AIM OF THE EXERCISE => Print nothing except the lines of the listing below from the line with "(602, 444) = (411, 377): brown" to the line with "(859, 447) = (709, 478): grey", each exactly as written, both ends included.

DATASET =>
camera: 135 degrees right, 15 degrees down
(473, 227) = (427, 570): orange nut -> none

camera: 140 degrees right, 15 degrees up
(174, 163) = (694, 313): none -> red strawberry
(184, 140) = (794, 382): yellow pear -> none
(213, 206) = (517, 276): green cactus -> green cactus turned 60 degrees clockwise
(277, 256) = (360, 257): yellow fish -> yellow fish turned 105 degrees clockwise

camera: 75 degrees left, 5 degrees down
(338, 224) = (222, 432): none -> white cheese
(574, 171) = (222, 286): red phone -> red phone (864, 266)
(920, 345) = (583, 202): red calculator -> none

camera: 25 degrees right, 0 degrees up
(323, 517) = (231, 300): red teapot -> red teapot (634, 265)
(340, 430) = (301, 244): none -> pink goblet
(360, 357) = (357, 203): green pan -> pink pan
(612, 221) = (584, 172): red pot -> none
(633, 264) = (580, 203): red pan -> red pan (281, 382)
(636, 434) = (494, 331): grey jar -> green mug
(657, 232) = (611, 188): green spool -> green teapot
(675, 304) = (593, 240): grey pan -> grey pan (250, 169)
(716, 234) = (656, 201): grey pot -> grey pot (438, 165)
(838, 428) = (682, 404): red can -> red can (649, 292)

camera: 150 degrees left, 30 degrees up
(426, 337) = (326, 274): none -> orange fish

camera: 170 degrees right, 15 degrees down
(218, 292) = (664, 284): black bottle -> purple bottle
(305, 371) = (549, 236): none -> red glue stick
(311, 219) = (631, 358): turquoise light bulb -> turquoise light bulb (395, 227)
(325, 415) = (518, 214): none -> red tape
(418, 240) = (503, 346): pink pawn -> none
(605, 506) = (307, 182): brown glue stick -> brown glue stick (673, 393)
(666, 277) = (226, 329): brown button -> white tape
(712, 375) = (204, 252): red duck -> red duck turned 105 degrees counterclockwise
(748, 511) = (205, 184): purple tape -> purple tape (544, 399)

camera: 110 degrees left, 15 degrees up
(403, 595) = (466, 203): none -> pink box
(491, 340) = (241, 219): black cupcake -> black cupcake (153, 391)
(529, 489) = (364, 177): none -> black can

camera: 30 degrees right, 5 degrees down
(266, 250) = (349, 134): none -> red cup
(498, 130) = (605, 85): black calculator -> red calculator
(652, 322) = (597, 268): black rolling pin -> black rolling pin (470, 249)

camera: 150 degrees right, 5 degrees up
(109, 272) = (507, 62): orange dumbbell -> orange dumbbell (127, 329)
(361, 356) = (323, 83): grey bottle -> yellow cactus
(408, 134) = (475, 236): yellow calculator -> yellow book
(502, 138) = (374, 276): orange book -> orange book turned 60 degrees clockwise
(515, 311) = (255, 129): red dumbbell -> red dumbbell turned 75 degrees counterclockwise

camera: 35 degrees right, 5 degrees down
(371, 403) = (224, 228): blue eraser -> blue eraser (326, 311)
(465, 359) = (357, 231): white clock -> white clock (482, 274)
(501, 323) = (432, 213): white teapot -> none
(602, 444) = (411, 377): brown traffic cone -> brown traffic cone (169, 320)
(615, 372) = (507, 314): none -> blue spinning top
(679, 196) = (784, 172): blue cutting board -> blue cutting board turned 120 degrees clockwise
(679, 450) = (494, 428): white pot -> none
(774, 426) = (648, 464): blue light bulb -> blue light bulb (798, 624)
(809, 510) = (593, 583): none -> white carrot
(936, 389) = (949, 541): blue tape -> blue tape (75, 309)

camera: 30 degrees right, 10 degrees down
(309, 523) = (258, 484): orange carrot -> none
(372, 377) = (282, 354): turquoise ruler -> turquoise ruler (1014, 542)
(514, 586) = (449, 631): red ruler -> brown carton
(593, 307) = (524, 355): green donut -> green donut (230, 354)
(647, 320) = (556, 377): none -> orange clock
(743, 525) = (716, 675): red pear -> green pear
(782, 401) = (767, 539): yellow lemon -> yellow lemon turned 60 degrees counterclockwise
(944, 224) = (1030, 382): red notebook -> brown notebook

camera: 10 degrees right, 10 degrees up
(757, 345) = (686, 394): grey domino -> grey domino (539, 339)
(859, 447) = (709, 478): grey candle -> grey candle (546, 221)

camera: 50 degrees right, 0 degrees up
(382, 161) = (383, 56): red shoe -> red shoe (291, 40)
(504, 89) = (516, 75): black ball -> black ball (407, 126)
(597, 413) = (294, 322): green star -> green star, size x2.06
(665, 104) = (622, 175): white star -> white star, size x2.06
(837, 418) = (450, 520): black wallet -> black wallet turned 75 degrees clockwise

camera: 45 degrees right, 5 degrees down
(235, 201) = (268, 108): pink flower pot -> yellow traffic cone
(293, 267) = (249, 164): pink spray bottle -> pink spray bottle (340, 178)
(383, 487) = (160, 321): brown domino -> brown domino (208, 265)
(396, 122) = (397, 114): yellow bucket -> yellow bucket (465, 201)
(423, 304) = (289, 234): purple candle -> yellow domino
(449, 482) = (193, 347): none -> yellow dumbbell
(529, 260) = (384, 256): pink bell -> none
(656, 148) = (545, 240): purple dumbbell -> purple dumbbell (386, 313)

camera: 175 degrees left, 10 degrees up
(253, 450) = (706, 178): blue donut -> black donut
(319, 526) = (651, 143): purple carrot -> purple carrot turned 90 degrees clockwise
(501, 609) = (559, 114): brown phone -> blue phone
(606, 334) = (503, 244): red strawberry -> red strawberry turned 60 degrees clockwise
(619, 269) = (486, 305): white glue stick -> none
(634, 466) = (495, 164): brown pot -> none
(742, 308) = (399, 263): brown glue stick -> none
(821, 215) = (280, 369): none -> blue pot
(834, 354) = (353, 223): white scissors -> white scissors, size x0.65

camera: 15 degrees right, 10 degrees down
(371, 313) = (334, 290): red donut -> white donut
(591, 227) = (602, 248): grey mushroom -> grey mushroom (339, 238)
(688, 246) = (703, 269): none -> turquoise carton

SOLVED PROBLEM =>
(602, 444) = (411, 377): brown traffic cone -> brown traffic cone (169, 320)
(615, 372) = (507, 314): none -> blue spinning top
(679, 196) = (784, 172): blue cutting board -> blue cutting board turned 120 degrees clockwise
(679, 450) = (494, 428): white pot -> none
(774, 426) = (648, 464): blue light bulb -> blue light bulb (798, 624)
(809, 510) = (593, 583): none -> white carrot
(936, 389) = (949, 541): blue tape -> blue tape (75, 309)

camera: 30 degrees right, 10 degrees down
(309, 523) = (258, 484): orange carrot -> none
(372, 377) = (282, 354): turquoise ruler -> turquoise ruler (1014, 542)
(514, 586) = (449, 631): red ruler -> brown carton
(593, 307) = (524, 355): green donut -> green donut (230, 354)
(647, 320) = (556, 377): none -> orange clock
(743, 525) = (716, 675): red pear -> green pear
(782, 401) = (767, 539): yellow lemon -> yellow lemon turned 60 degrees counterclockwise
(944, 224) = (1030, 382): red notebook -> brown notebook

camera: 10 degrees right, 10 degrees up
(757, 345) = (686, 394): grey domino -> grey domino (539, 339)
(859, 447) = (709, 478): grey candle -> grey candle (546, 221)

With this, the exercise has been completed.